**Your goal**.
Only one stretch of the data below should be repeated: the lines from the line containing "(502, 84) = (296, 69): none -> grey book" through the line containing "(199, 146) = (90, 222): orange", inclusive, exactly as they are.

**Recorded information**.
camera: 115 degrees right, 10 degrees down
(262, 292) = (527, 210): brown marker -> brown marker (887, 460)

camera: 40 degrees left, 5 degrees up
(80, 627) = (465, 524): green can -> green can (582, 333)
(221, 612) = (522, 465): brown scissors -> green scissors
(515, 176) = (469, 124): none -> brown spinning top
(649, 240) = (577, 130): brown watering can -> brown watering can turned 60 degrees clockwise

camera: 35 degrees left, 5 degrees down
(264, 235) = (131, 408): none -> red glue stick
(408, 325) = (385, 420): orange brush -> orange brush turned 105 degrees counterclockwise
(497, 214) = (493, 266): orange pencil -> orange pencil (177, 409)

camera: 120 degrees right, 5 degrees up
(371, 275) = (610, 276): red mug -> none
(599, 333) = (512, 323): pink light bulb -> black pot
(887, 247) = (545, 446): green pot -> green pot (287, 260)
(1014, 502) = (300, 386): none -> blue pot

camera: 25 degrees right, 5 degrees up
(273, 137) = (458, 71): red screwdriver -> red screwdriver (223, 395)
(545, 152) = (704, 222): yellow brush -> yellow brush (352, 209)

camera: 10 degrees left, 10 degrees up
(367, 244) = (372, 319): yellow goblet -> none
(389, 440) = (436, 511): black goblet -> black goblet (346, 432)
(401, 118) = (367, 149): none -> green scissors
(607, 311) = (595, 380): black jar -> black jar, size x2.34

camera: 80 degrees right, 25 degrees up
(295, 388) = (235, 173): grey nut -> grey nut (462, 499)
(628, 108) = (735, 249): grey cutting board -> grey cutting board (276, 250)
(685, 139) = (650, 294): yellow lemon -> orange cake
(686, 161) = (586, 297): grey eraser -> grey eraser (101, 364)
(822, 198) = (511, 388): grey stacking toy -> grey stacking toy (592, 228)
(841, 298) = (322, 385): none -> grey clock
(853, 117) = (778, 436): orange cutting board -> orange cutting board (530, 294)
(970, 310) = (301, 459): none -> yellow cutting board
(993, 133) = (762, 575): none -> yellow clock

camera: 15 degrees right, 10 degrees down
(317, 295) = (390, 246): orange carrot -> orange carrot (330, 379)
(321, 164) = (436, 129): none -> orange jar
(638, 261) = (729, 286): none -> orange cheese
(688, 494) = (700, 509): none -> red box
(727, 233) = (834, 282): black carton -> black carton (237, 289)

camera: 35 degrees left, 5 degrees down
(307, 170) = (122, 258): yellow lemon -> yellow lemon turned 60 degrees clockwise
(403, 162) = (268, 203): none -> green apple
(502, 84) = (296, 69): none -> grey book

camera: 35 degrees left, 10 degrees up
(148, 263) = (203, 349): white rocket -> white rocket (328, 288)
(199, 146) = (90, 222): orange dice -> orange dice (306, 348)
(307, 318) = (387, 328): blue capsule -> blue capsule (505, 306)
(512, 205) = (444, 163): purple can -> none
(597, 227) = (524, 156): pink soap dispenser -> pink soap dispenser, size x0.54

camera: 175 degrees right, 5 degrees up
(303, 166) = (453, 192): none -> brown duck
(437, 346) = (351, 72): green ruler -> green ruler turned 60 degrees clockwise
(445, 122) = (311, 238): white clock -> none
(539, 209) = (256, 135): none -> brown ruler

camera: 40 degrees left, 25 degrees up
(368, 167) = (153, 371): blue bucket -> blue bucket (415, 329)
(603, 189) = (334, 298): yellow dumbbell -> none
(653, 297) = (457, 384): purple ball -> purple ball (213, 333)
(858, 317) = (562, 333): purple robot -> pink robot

**Written solution**.
(502, 84) = (296, 69): none -> grey book

camera: 35 degrees left, 10 degrees up
(148, 263) = (203, 349): white rocket -> white rocket (328, 288)
(199, 146) = (90, 222): orange dice -> orange dice (306, 348)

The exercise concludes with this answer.